Each line from the one containing "SONAR2 pin ECHO: 8 -> 7" through the end of the entries below should be transcribed exactly, and no other line.
= = =
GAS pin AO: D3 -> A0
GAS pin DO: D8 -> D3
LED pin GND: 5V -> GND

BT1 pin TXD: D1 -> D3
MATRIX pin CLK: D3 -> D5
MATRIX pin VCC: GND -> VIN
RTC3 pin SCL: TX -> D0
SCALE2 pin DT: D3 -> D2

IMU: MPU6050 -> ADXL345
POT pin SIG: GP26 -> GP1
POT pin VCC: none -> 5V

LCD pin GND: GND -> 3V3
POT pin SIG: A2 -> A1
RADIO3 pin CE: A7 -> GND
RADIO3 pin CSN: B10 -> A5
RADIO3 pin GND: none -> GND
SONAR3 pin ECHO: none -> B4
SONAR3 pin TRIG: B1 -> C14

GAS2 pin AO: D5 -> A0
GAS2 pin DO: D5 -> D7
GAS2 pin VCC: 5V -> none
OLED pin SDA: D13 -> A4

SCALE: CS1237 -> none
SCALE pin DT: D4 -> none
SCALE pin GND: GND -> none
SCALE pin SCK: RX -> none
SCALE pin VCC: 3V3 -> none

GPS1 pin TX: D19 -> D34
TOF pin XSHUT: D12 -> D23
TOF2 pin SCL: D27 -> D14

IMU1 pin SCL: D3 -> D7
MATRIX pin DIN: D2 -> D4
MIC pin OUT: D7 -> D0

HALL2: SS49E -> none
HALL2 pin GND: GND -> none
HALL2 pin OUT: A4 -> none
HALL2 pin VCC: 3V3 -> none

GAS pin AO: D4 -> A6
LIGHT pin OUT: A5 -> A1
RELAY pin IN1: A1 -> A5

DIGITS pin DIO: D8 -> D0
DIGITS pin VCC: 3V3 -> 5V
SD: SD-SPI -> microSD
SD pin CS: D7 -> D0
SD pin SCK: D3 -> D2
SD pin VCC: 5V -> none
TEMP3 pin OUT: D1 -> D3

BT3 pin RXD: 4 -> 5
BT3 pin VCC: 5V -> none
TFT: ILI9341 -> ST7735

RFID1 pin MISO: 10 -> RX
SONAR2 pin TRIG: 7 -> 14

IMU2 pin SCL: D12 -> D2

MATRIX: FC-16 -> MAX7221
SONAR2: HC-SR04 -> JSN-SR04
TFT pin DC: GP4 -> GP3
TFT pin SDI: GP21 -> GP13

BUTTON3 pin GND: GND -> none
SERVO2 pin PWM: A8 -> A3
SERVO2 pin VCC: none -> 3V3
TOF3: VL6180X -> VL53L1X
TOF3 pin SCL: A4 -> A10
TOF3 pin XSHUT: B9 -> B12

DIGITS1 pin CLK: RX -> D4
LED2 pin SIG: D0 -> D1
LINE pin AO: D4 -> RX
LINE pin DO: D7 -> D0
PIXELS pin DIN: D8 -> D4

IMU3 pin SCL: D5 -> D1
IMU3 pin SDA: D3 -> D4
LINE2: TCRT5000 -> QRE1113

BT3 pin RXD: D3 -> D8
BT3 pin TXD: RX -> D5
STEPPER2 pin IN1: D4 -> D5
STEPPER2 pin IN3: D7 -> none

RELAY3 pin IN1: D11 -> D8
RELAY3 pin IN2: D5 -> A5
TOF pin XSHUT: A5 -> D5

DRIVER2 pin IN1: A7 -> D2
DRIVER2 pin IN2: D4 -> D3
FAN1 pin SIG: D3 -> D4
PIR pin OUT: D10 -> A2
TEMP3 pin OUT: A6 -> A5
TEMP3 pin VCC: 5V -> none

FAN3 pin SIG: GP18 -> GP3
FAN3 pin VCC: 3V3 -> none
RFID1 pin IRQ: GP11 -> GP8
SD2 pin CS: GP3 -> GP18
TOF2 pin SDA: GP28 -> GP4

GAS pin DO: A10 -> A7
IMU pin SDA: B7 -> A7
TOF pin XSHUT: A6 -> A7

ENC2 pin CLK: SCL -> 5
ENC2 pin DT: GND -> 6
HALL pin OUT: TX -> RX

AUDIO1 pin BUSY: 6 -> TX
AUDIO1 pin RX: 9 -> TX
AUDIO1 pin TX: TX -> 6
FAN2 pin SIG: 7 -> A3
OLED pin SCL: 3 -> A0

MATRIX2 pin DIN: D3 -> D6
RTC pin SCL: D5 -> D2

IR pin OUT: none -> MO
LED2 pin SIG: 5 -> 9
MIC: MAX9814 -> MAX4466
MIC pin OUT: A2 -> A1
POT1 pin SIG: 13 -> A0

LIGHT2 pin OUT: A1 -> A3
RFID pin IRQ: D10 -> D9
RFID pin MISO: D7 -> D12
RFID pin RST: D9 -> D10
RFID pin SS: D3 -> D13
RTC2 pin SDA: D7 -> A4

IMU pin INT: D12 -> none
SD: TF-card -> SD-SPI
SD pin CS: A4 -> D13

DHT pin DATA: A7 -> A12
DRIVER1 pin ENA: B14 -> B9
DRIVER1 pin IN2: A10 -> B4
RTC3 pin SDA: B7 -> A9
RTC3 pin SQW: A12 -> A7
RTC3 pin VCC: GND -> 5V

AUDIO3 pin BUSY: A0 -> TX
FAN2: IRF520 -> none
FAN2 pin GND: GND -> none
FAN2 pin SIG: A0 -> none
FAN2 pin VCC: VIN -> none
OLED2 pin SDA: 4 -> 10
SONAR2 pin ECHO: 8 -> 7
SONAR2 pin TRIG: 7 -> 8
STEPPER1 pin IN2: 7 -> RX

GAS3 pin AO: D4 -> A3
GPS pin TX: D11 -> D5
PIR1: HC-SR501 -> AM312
= = =
RESPONSE:
SONAR2 pin ECHO: 8 -> 7
SONAR2 pin TRIG: 7 -> 8
STEPPER1 pin IN2: 7 -> RX

GAS3 pin AO: D4 -> A3
GPS pin TX: D11 -> D5
PIR1: HC-SR501 -> AM312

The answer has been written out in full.